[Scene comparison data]
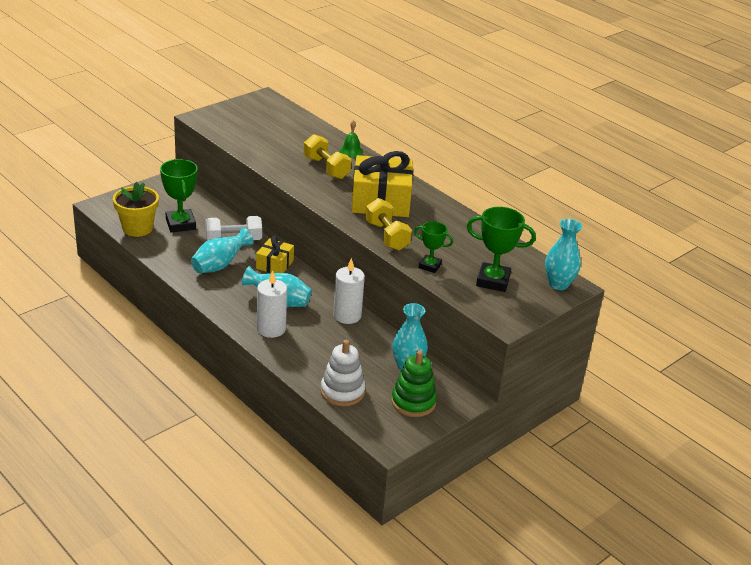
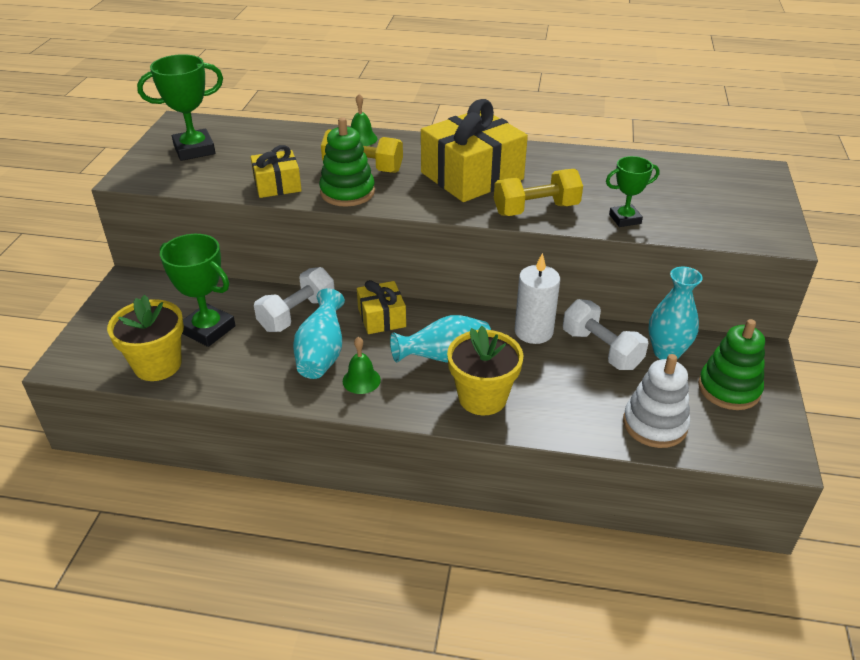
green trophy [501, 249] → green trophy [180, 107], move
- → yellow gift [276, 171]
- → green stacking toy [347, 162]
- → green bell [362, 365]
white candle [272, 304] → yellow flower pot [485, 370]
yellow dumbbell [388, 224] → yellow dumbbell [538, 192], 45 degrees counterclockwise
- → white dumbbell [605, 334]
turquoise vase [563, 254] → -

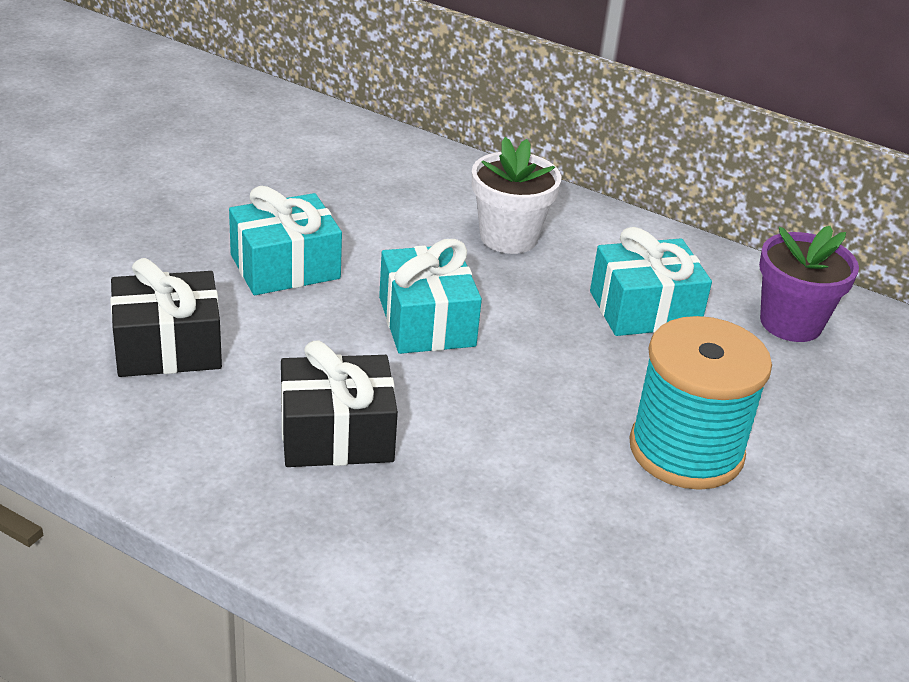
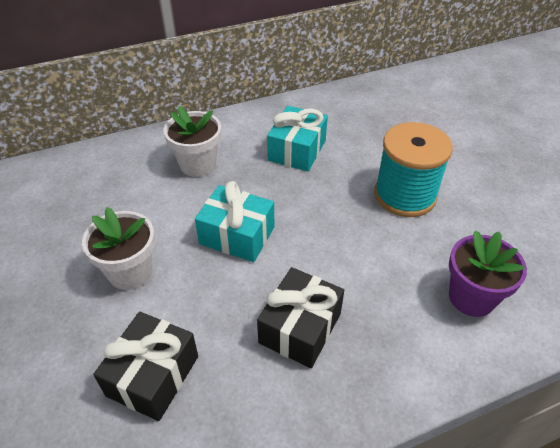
turquoise gift [285, 240] → white flower pot [118, 248]
purple flower pot [809, 284] → purple flower pot [488, 273], move

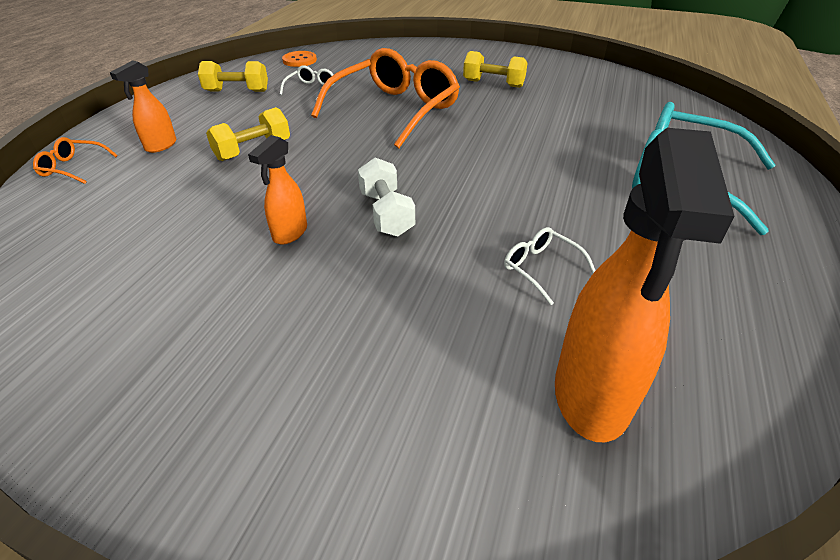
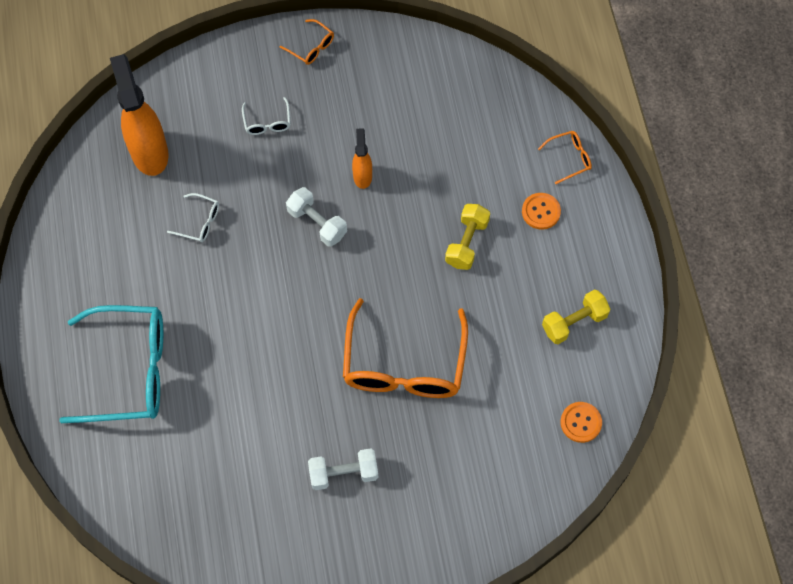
white glasses [307, 83] → white glasses [266, 116], move
- → orange glasses [306, 42]
yellow dumbbell [495, 69] → white dumbbell [343, 469]
orange spray bottle [143, 106] → orange button [541, 211]

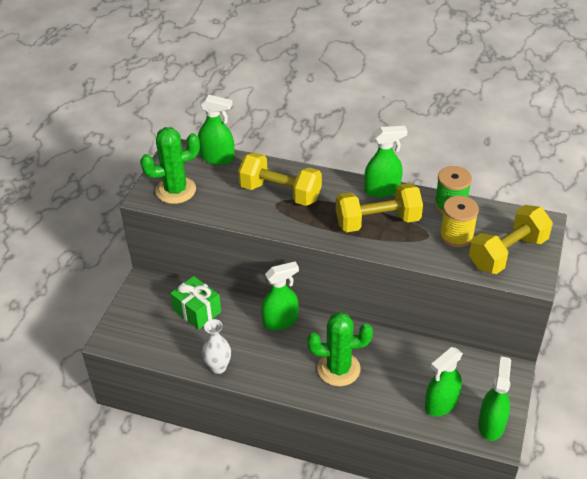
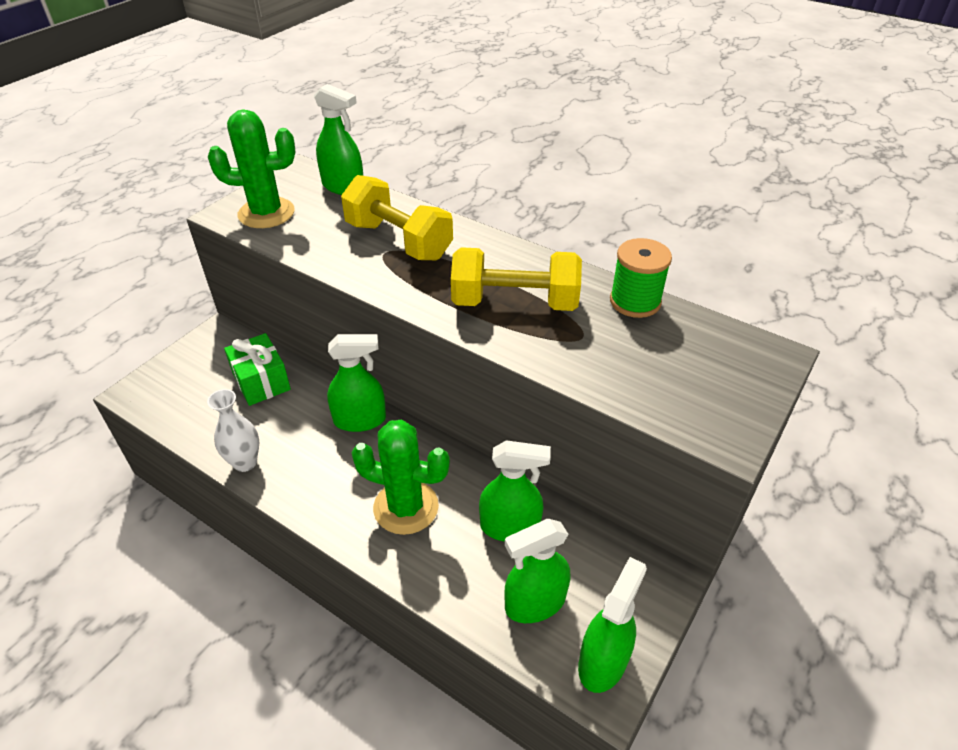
green spray bottle [385, 162] → green spray bottle [515, 491], move
yellow spool [459, 222] → -
yellow dumbbell [511, 239] → -

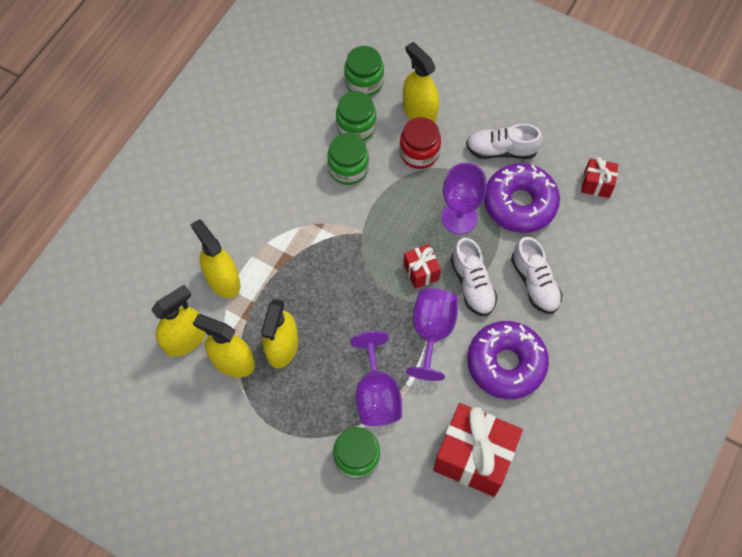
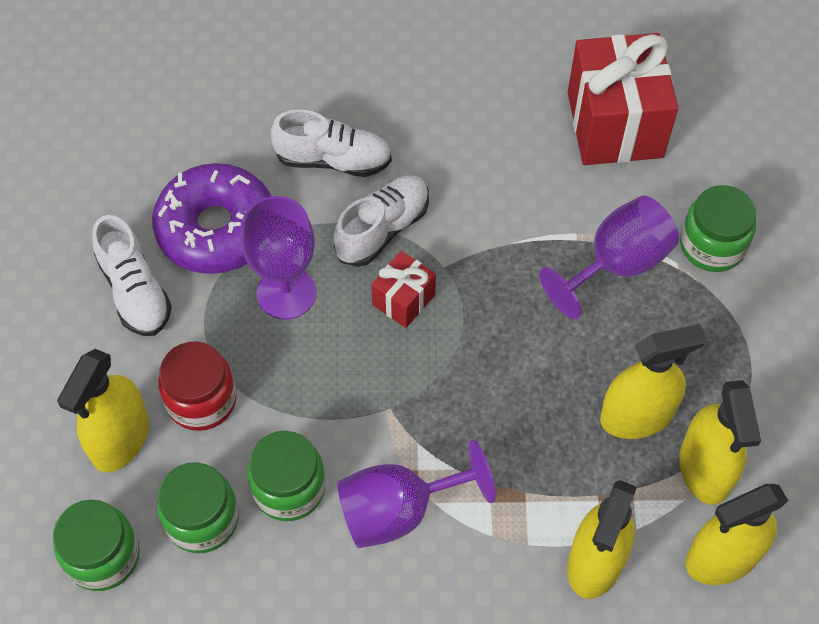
white shoe [536, 275] → white shoe [331, 143], 60 degrees clockwise
purple goblet [432, 334] → purple goblet [416, 494], move
yellow spray bottle [178, 321] → yellow spray bottle [736, 534], 45 degrees counterclockwise
purple donut [508, 360] → -
red gift [600, 177] → -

Aim of the task: Leaving the pictures aside, write out the entries above exactly.

Result of the task:
green trophy [501, 249] → green trophy [180, 107], move
- → yellow gift [276, 171]
- → green stacking toy [347, 162]
- → green bell [362, 365]
white candle [272, 304] → yellow flower pot [485, 370]
yellow dumbbell [388, 224] → yellow dumbbell [538, 192], 45 degrees counterclockwise
- → white dumbbell [605, 334]
turquoise vase [563, 254] → -

turquoise gift [285, 240] → white flower pot [118, 248]
purple flower pot [809, 284] → purple flower pot [488, 273], move

white glasses [307, 83] → white glasses [266, 116], move
- → orange glasses [306, 42]
yellow dumbbell [495, 69] → white dumbbell [343, 469]
orange spray bottle [143, 106] → orange button [541, 211]

green spray bottle [385, 162] → green spray bottle [515, 491], move
yellow spool [459, 222] → -
yellow dumbbell [511, 239] → -

white shoe [536, 275] → white shoe [331, 143], 60 degrees clockwise
purple goblet [432, 334] → purple goblet [416, 494], move
yellow spray bottle [178, 321] → yellow spray bottle [736, 534], 45 degrees counterclockwise
purple donut [508, 360] → -
red gift [600, 177] → -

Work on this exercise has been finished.